THE TASK: Take every line in the entries that includes the word "green" and copy it.

=== Begin Enclosure ===

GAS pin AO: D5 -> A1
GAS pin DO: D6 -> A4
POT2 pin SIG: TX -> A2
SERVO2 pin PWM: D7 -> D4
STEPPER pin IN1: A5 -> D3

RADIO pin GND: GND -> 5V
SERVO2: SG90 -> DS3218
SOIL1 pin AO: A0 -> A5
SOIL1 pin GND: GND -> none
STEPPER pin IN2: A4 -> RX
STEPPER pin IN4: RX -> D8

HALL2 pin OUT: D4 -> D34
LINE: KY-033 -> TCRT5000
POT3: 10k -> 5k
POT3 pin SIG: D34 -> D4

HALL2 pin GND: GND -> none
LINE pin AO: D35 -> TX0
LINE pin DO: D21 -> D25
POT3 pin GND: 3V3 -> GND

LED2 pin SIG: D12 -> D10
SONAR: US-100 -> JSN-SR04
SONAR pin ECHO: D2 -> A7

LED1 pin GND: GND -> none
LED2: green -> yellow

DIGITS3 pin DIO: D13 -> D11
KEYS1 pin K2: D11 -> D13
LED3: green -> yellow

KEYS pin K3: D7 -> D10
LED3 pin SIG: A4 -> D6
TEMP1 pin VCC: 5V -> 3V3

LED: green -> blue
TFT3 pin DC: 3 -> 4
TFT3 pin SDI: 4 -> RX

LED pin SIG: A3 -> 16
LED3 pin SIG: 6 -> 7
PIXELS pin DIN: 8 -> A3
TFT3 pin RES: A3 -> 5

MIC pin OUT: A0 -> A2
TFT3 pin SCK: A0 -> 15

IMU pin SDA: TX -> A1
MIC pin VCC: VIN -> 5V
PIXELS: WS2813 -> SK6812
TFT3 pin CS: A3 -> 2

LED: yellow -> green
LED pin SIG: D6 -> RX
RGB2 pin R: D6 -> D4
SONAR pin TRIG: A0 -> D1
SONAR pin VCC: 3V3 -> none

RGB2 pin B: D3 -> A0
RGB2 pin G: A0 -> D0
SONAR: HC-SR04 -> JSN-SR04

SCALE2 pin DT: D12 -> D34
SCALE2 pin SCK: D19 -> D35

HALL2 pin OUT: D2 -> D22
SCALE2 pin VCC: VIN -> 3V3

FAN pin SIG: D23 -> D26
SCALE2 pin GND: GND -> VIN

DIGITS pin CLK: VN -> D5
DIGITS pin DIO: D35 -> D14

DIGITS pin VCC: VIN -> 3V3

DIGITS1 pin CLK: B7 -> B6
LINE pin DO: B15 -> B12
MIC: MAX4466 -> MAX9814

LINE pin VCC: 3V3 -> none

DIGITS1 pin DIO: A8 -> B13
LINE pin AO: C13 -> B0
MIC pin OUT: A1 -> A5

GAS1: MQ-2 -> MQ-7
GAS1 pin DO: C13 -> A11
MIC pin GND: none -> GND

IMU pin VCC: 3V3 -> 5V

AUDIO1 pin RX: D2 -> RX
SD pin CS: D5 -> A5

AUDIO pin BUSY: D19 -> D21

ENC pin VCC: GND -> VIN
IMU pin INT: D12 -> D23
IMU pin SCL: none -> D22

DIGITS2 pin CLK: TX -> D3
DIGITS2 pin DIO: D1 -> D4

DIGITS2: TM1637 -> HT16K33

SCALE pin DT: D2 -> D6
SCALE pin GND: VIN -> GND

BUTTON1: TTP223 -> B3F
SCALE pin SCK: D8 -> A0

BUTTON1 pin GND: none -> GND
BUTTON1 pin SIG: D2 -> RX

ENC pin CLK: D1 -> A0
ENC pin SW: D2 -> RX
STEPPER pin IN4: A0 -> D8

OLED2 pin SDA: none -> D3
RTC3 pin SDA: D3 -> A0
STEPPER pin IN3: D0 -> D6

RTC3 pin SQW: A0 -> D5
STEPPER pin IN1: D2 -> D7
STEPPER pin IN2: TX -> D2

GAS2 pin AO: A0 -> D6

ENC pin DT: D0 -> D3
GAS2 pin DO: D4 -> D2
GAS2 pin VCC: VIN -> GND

=== End Enclosure ===

RESPONSE TO THIS EXERCISE:
LED2: green -> yellow
LED3: green -> yellow
LED: green -> blue
LED: yellow -> green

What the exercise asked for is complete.